(Stored entries)
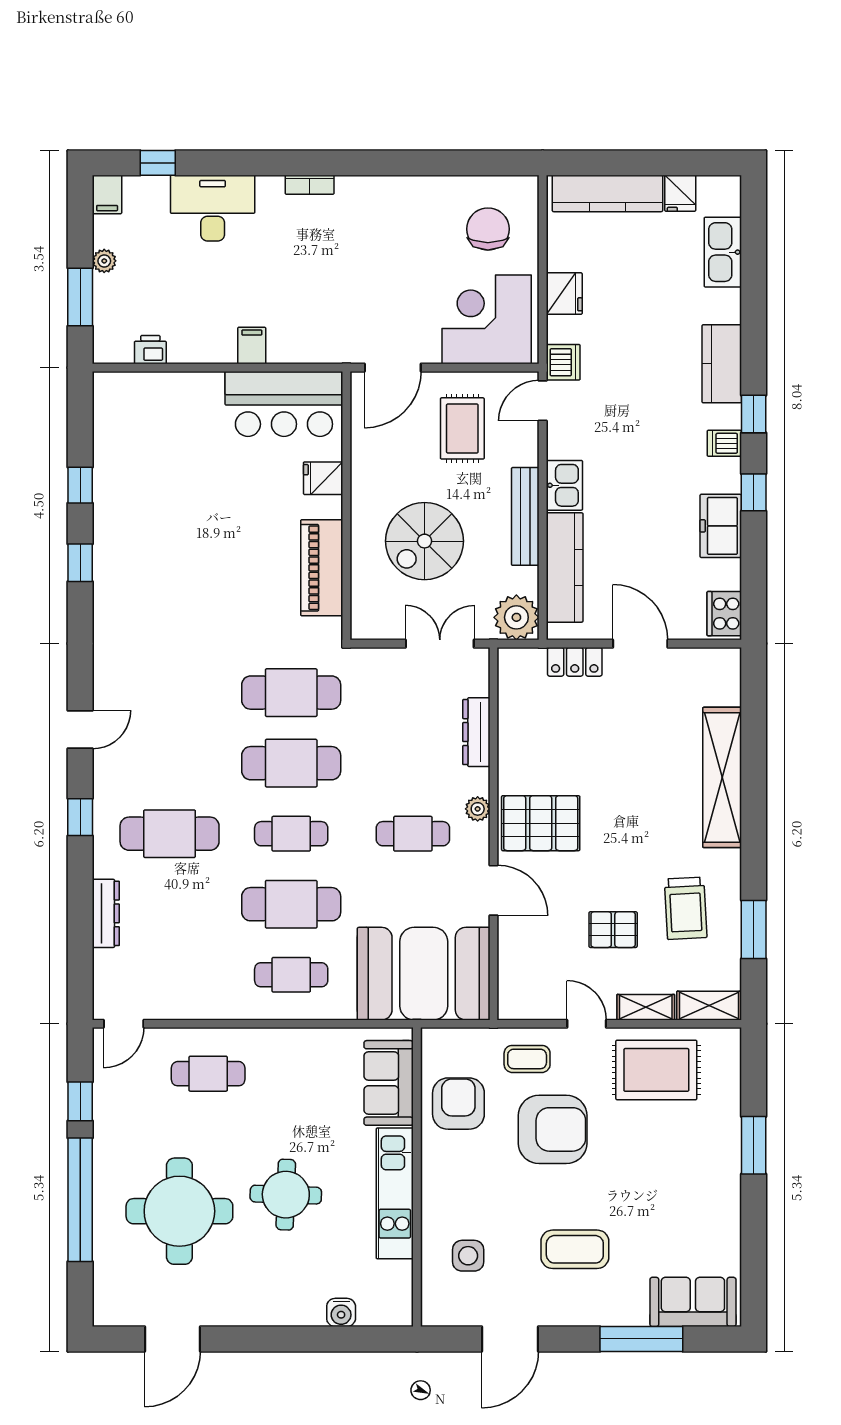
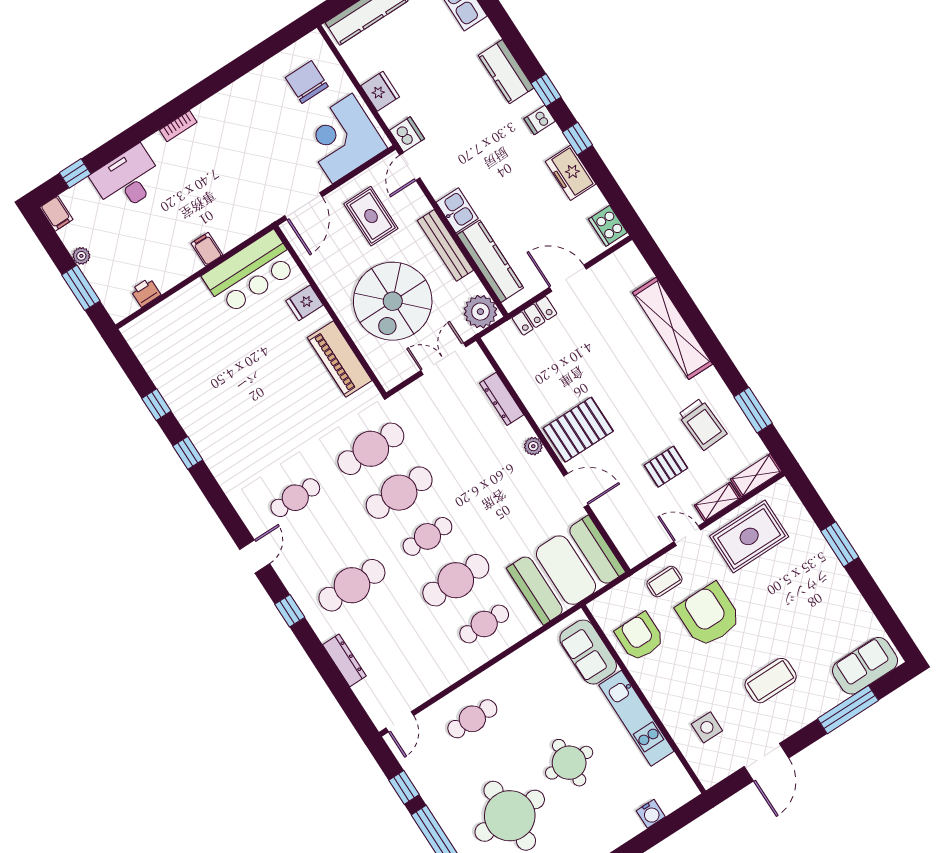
spiral stairs: (424, 541) -> (393, 301), width x1.37, depth x1.37
cafe table: (413, 834) -> (295, 498), moved
armchair: (553, 1129) -> (709, 615), turned -90

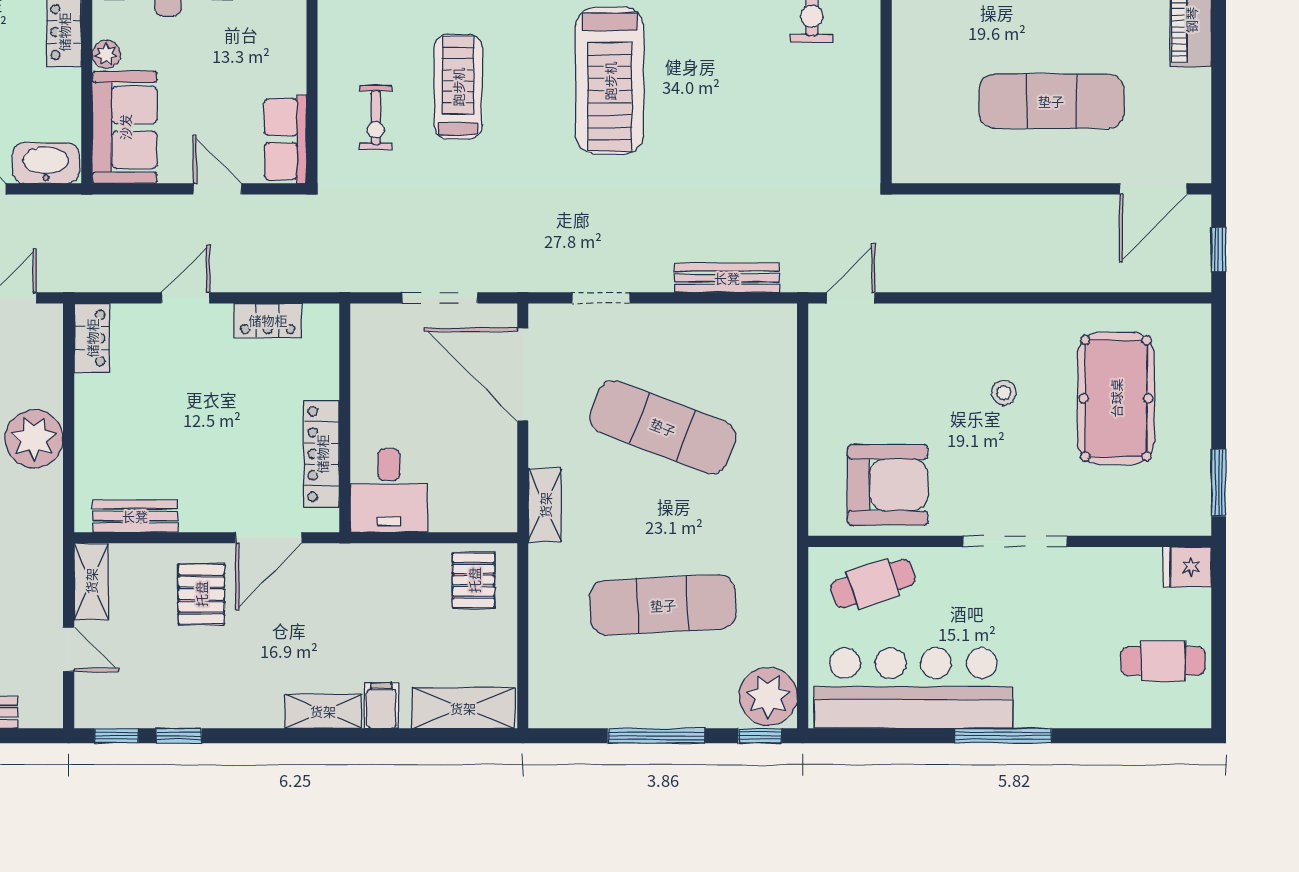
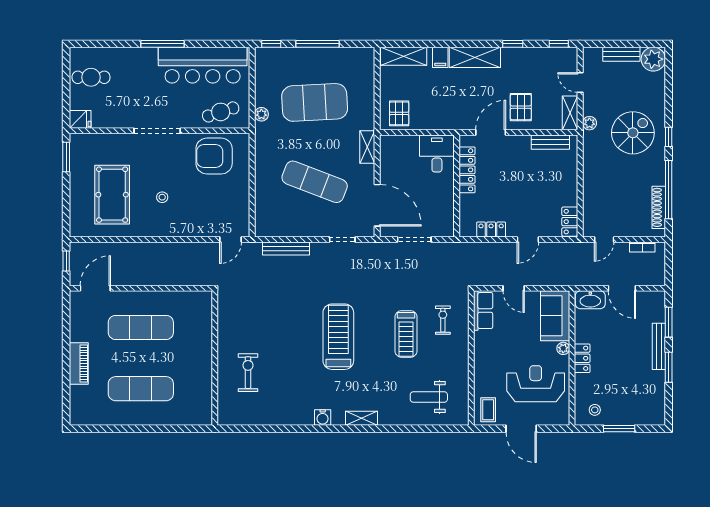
plant: (34, 439) -> (589, 123), moved, width x0.53, depth x0.53
exercise mat: (663, 605) -> (315, 102), width x1.47
plant: (768, 696) -> (261, 114), moved, width x0.53, depth x0.53
shelving: (323, 711) -> (475, 57), width x1.50, depth x1.33
window: (179, 736) -> (513, 44), moved

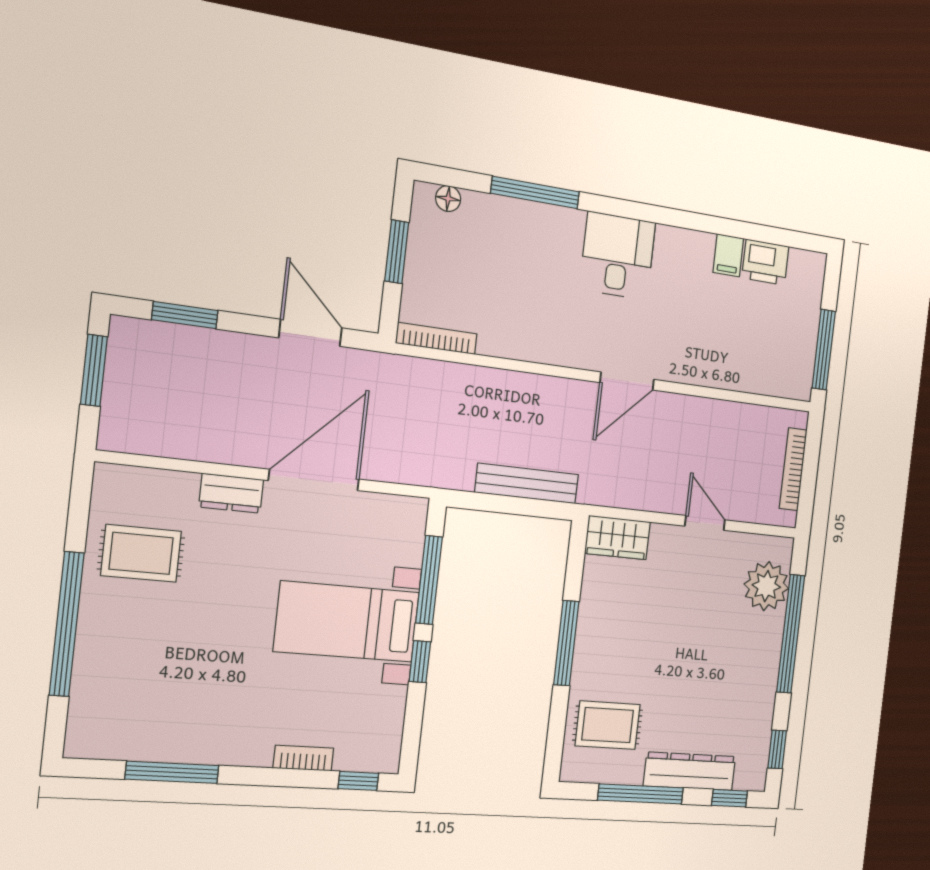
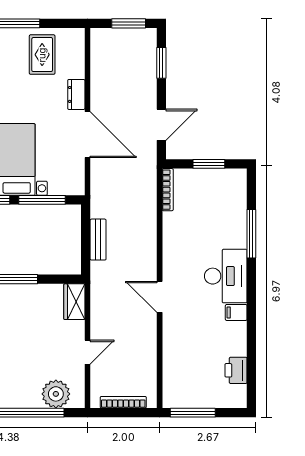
floor lamp: (448, 199) -> (240, 188), removed
filing cabinet: (728, 255) -> (236, 312), moved
desk: (618, 256) -> (226, 276), width x1.37
bench: (527, 483) -> (98, 240), width x0.73

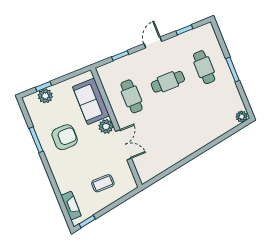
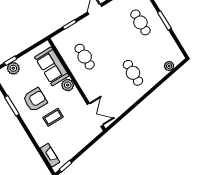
cafe table: (168, 82) -> (133, 73), moved, turned 90
plant: (242, 117) -> (169, 66), moved
double door: (123, 145) -> (95, 115), moved
coffee table: (103, 183) -> (53, 117), moved

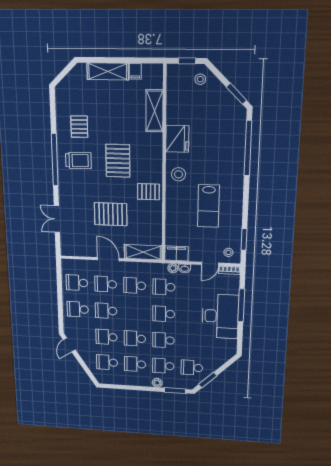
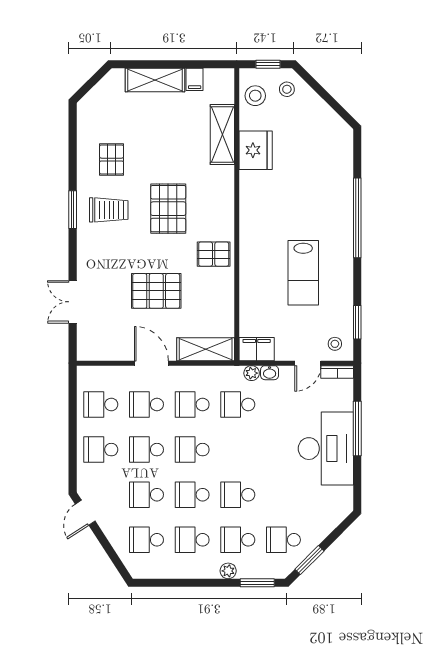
window: (236, 94) -> (338, 108), removed
fridge: (177, 139) -> (256, 150), moved
window: (248, 148) -> (357, 218), moved
window: (55, 160) -> (73, 210), width x0.47
stool: (178, 174) -> (255, 96), moved
school desk: (164, 314) -> (192, 450), moved

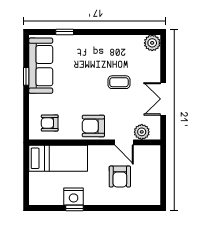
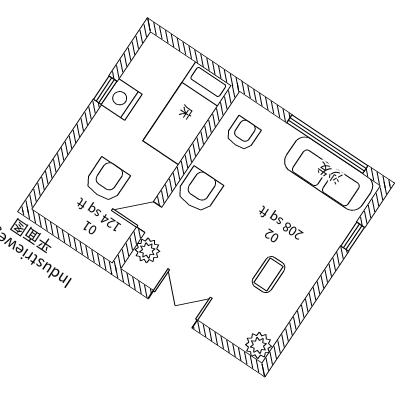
window: (26, 76) -> (327, 144), width x3.17
coffee table: (119, 82) -> (269, 275), moved
armchair: (120, 177) -> (107, 180), turned 90

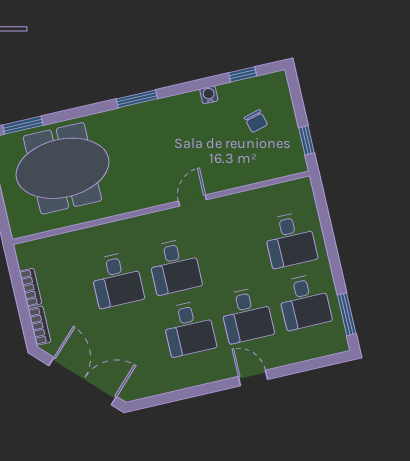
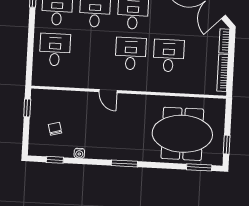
door: (192, 200) -> (108, 91), hinge flipped
bookcase: (31, 287) -> (223, 73), width x1.56

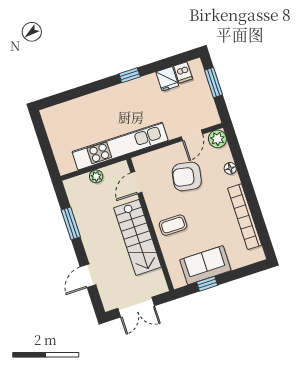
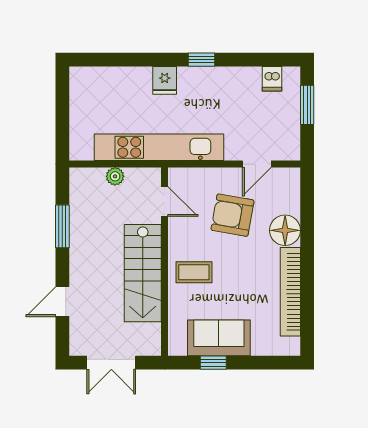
fridge: (167, 79) -> (165, 80), moved
plant: (217, 139) -> (288, 179), removed
floor lamp: (230, 168) -> (285, 230), width x1.89, depth x1.89
door: (136, 183) -> (165, 202), swing flipped

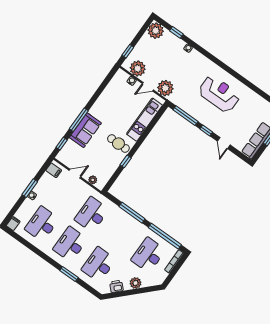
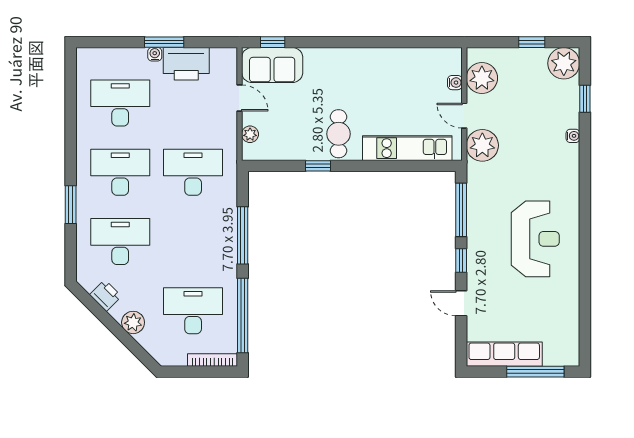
window: (128, 51) -> (532, 42), moved
window: (79, 120) -> (331, 42), removed
sofa: (85, 130) -> (272, 65), moved
door: (224, 143) -> (461, 303), hinge flipped
filing cabinet: (54, 170) -> (220, 60), removed
printer: (45, 185) -> (186, 64), added
filing cabinet: (13, 224) -> (88, 56), removed

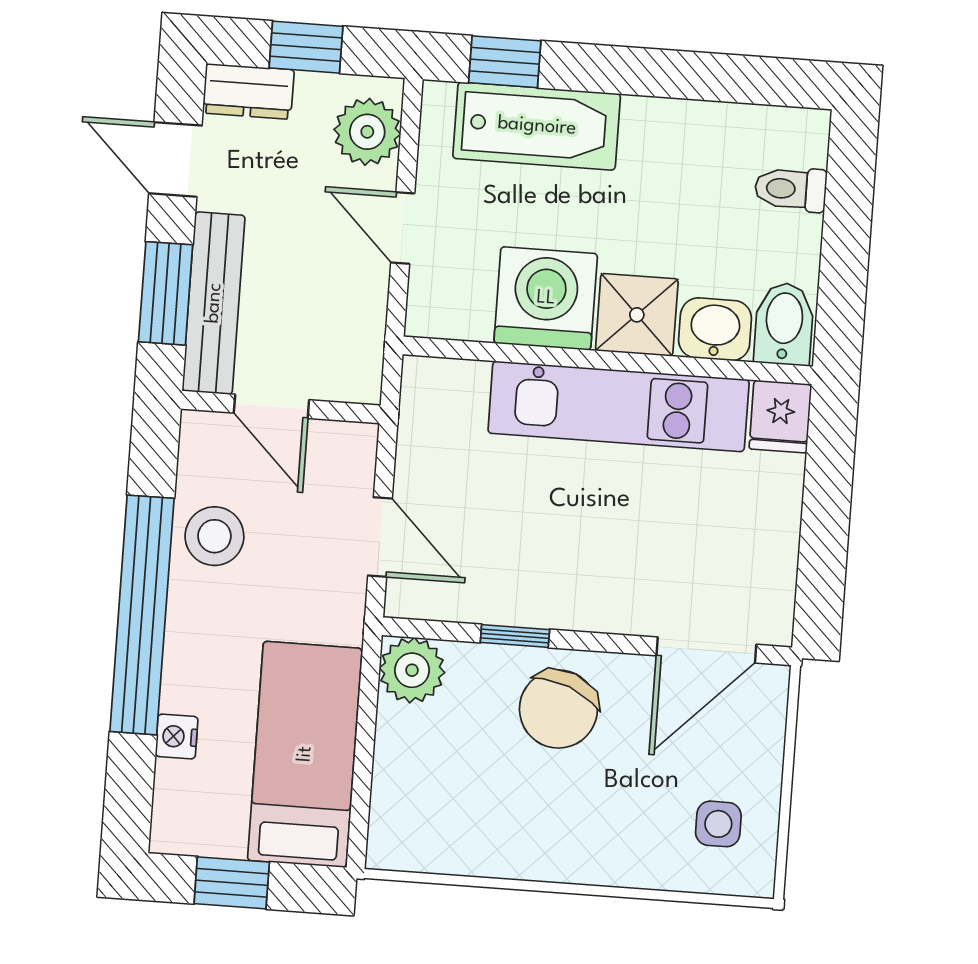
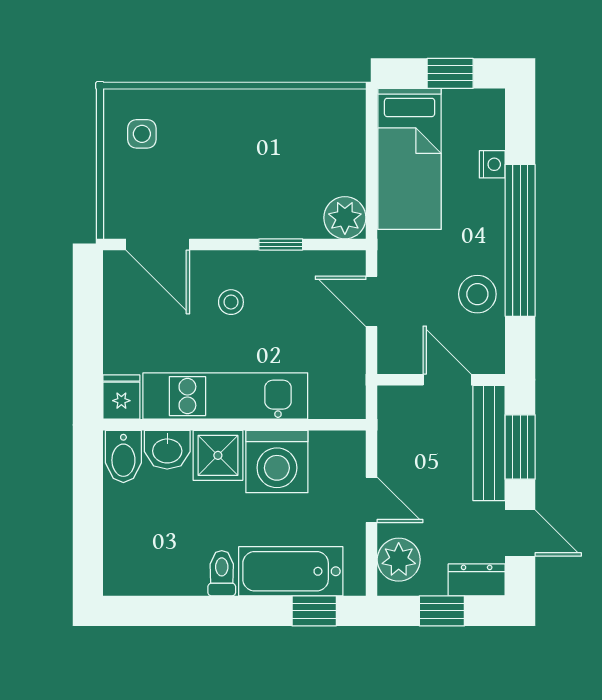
toilet: (791, 189) -> (222, 573), moved, turned -90
stool: (599, 552) -> (231, 302), added
door: (706, 650) -> (158, 244), swing flipped
chair: (558, 709) -> (249, 200), removed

How to complete this task.
Would you repeat exactly, and only, the lines from the start of the records above through the line containing "sofa: (85, 130) -> (272, 65), moved", with the pictures omitted?

Answer to this exercise.
spiral stairs: (424, 541) -> (393, 301), width x1.37, depth x1.37
cafe table: (413, 834) -> (295, 498), moved
armchair: (553, 1129) -> (709, 615), turned -90

plant: (34, 439) -> (589, 123), moved, width x0.53, depth x0.53
exercise mat: (663, 605) -> (315, 102), width x1.47
plant: (768, 696) -> (261, 114), moved, width x0.53, depth x0.53
shelving: (323, 711) -> (475, 57), width x1.50, depth x1.33
window: (179, 736) -> (513, 44), moved

floor lamp: (448, 199) -> (240, 188), removed
filing cabinet: (728, 255) -> (236, 312), moved
desk: (618, 256) -> (226, 276), width x1.37
bench: (527, 483) -> (98, 240), width x0.73

cafe table: (168, 82) -> (133, 73), moved, turned 90
plant: (242, 117) -> (169, 66), moved
double door: (123, 145) -> (95, 115), moved
coffee table: (103, 183) -> (53, 117), moved

window: (236, 94) -> (338, 108), removed
fridge: (177, 139) -> (256, 150), moved
window: (248, 148) -> (357, 218), moved
window: (55, 160) -> (73, 210), width x0.47
stool: (178, 174) -> (255, 96), moved
school desk: (164, 314) -> (192, 450), moved

window: (26, 76) -> (327, 144), width x3.17
coffee table: (119, 82) -> (269, 275), moved
armchair: (120, 177) -> (107, 180), turned 90

door: (192, 200) -> (108, 91), hinge flipped
bookcase: (31, 287) -> (223, 73), width x1.56

fridge: (167, 79) -> (165, 80), moved
plant: (217, 139) -> (288, 179), removed
floor lamp: (230, 168) -> (285, 230), width x1.89, depth x1.89
door: (136, 183) -> (165, 202), swing flipped

window: (128, 51) -> (532, 42), moved
window: (79, 120) -> (331, 42), removed
sofa: (85, 130) -> (272, 65), moved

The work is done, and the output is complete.